REQUIREMENT ▸ Find the lines below holding the word "none" and copy each of them.
___ SUPPLIED MATERIAL
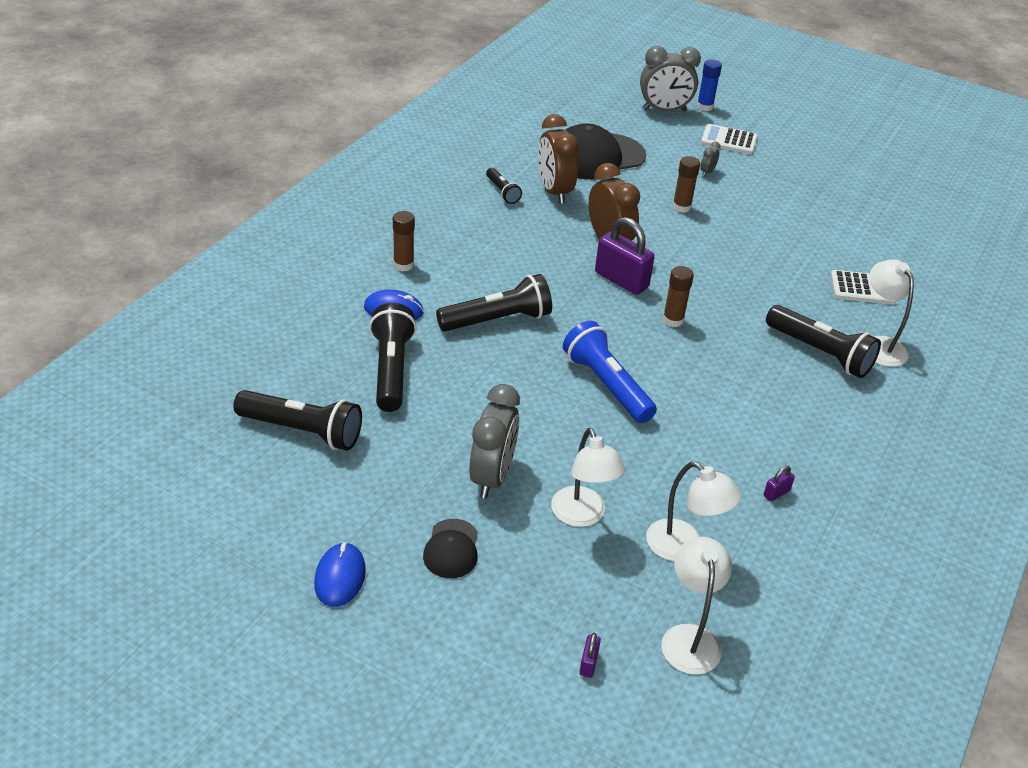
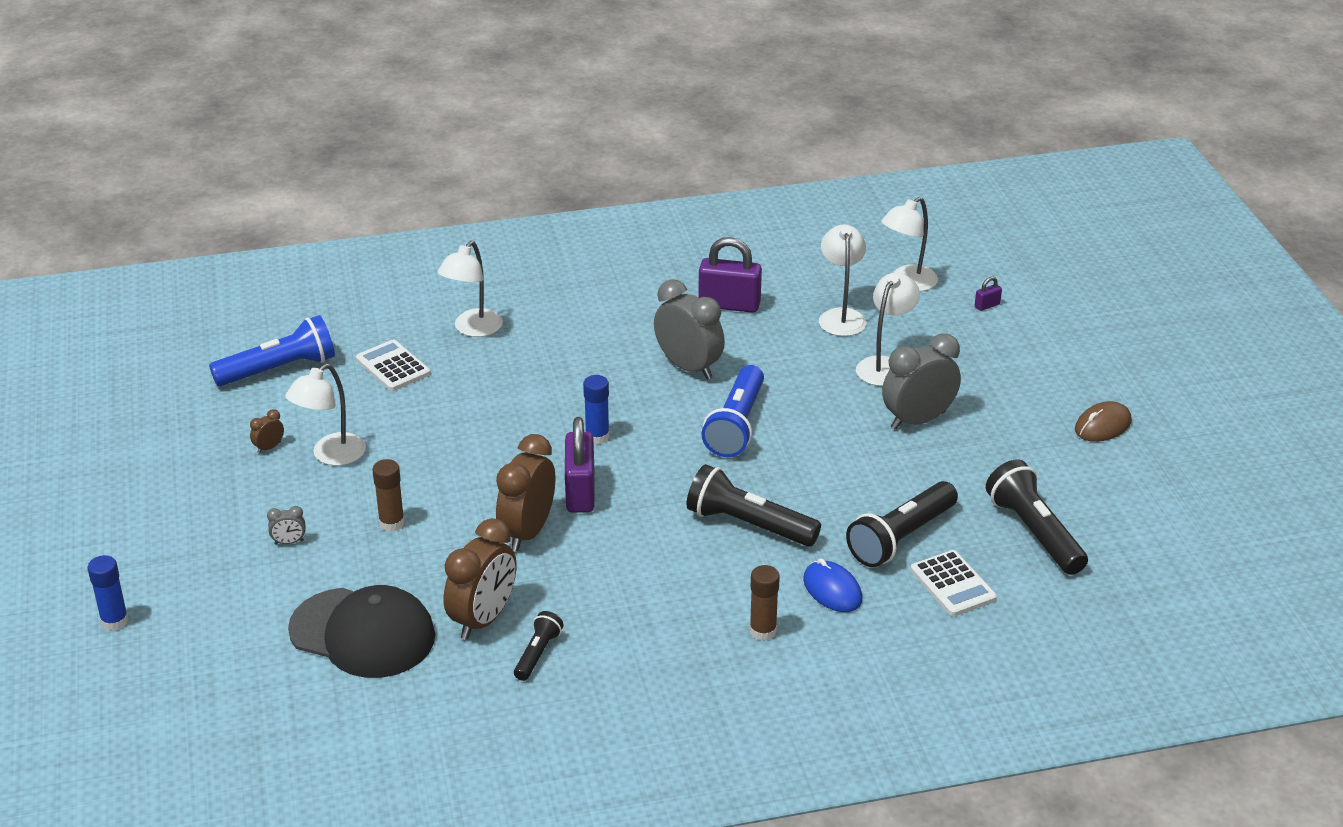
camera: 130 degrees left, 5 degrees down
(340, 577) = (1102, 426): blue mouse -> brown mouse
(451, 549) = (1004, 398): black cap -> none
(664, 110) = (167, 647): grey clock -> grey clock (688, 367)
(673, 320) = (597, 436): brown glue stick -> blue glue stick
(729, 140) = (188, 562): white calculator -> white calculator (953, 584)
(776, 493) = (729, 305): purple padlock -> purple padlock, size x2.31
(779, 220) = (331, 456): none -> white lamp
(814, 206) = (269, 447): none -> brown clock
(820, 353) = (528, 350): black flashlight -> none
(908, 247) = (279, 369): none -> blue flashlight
______
___ SUPPLIED MATERIAL
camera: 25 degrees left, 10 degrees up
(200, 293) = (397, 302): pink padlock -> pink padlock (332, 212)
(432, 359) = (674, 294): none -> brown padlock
______
___ SUPPLIED MATERIAL
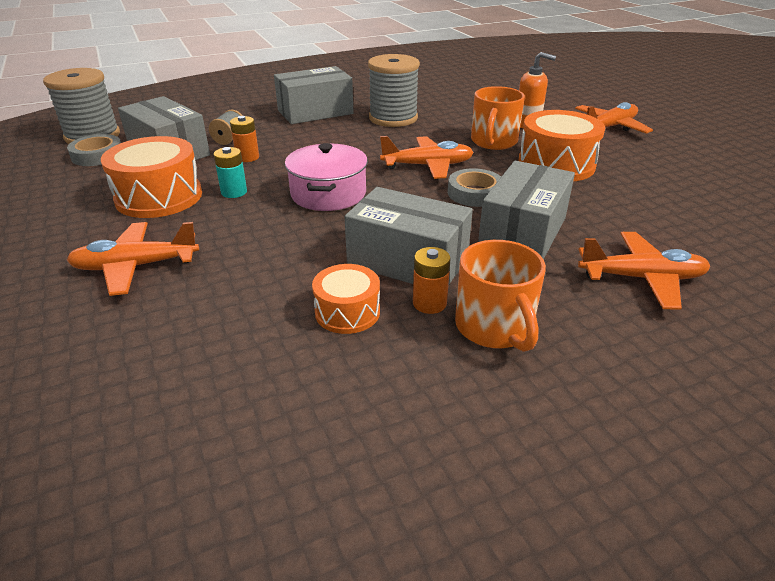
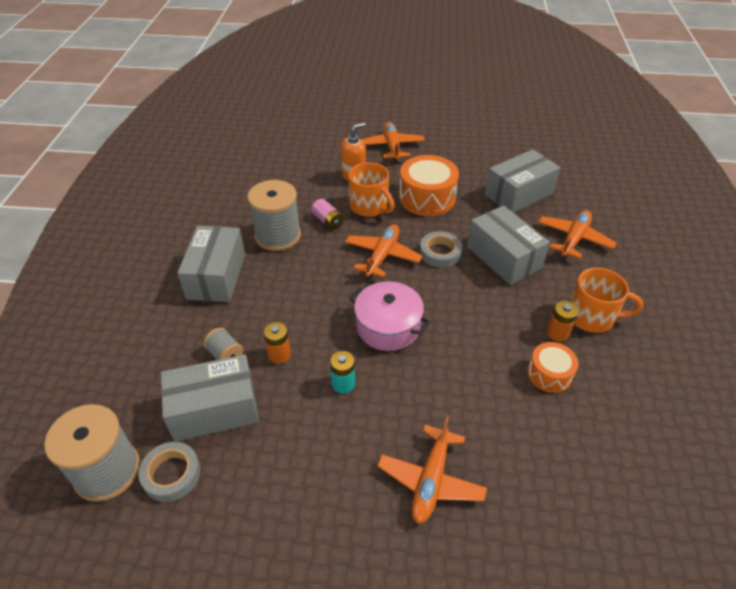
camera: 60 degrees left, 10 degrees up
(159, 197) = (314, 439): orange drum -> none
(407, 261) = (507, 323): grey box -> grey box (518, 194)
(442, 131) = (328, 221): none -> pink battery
______
PROBLEM SOLUTION ▸
(451, 549) = (1004, 398): black cap -> none
(779, 220) = (331, 456): none -> white lamp
(814, 206) = (269, 447): none -> brown clock
(820, 353) = (528, 350): black flashlight -> none
(908, 247) = (279, 369): none -> blue flashlight
(432, 359) = (674, 294): none -> brown padlock
(159, 197) = (314, 439): orange drum -> none
(442, 131) = (328, 221): none -> pink battery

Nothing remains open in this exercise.